§ **WHAT IS EXPECTED**
Please restate the records below verbatim, omitting every image they hold.
>>>
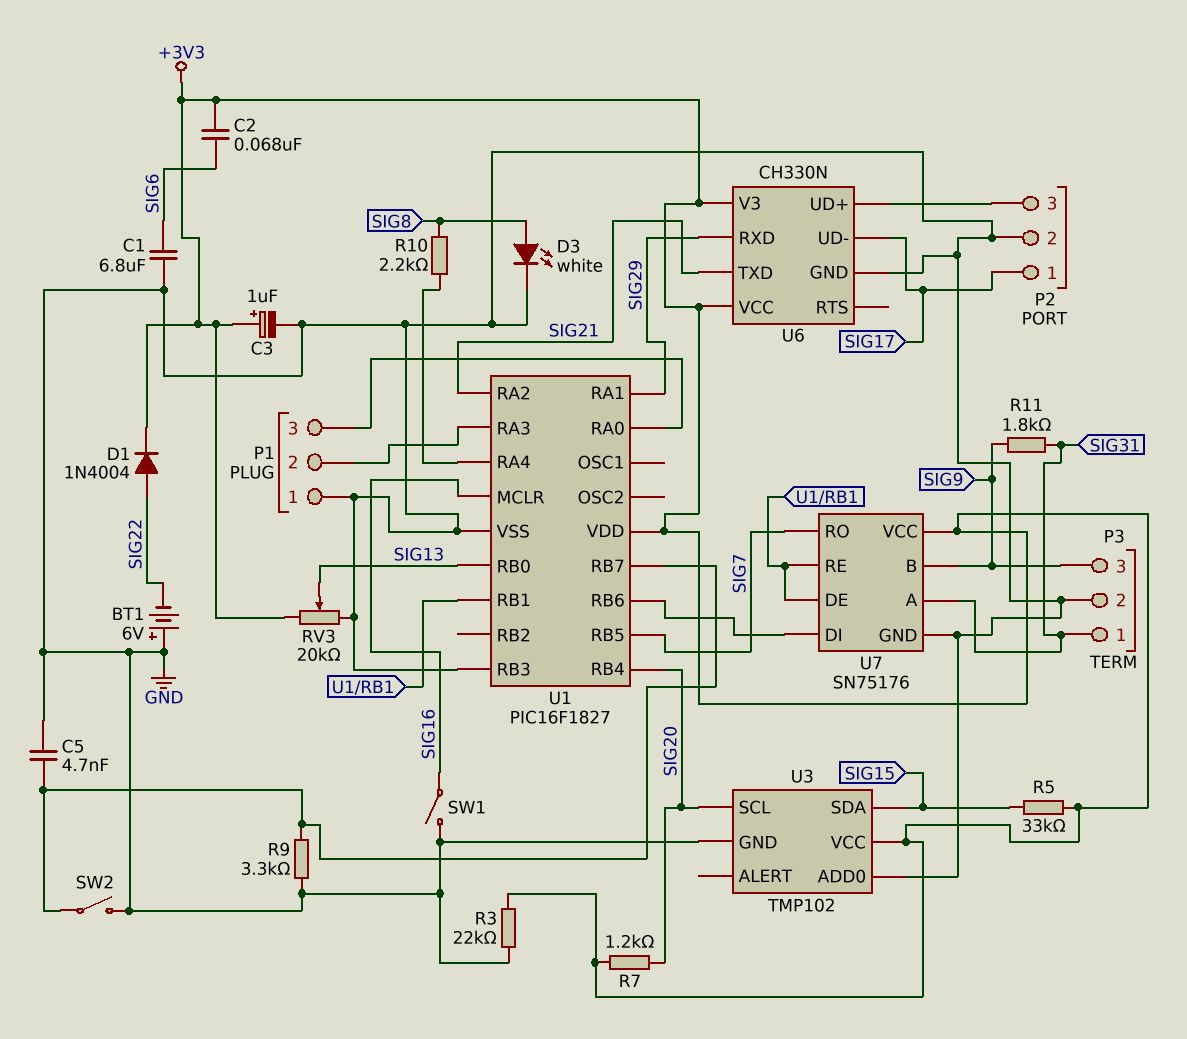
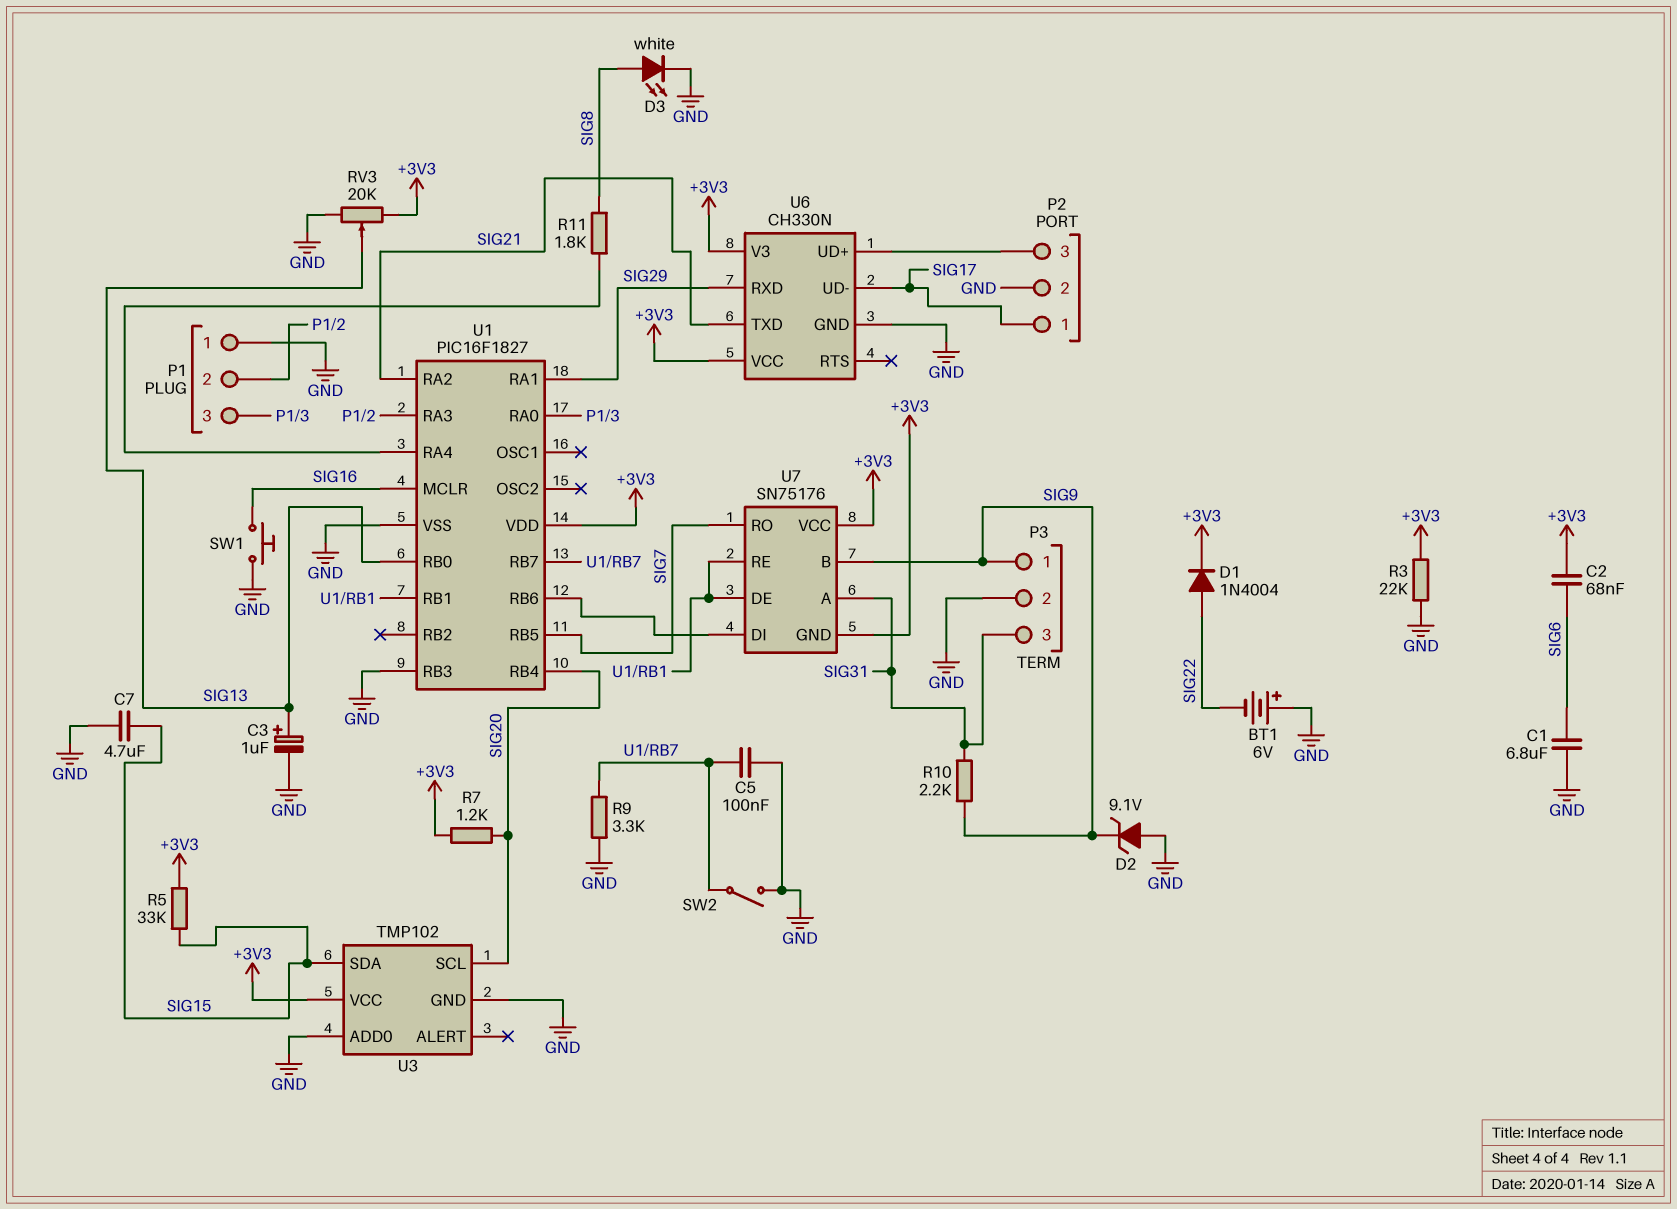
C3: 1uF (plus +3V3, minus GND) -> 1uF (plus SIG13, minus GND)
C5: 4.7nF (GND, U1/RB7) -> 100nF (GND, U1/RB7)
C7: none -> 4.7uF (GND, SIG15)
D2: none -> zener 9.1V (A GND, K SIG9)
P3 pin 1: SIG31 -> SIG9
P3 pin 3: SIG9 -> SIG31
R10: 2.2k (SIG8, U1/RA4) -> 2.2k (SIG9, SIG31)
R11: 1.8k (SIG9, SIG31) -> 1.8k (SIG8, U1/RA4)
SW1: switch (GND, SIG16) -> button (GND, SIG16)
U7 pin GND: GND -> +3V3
<<<
§ **REPLY**
C3: 1uF (plus +3V3, minus GND) -> 1uF (plus SIG13, minus GND)
C5: 4.7nF (GND, U1/RB7) -> 100nF (GND, U1/RB7)
C7: none -> 4.7uF (GND, SIG15)
D2: none -> zener 9.1V (A GND, K SIG9)
P3 pin 1: SIG31 -> SIG9
P3 pin 3: SIG9 -> SIG31
R10: 2.2k (SIG8, U1/RA4) -> 2.2k (SIG9, SIG31)
R11: 1.8k (SIG9, SIG31) -> 1.8k (SIG8, U1/RA4)
SW1: switch (GND, SIG16) -> button (GND, SIG16)
U7 pin GND: GND -> +3V3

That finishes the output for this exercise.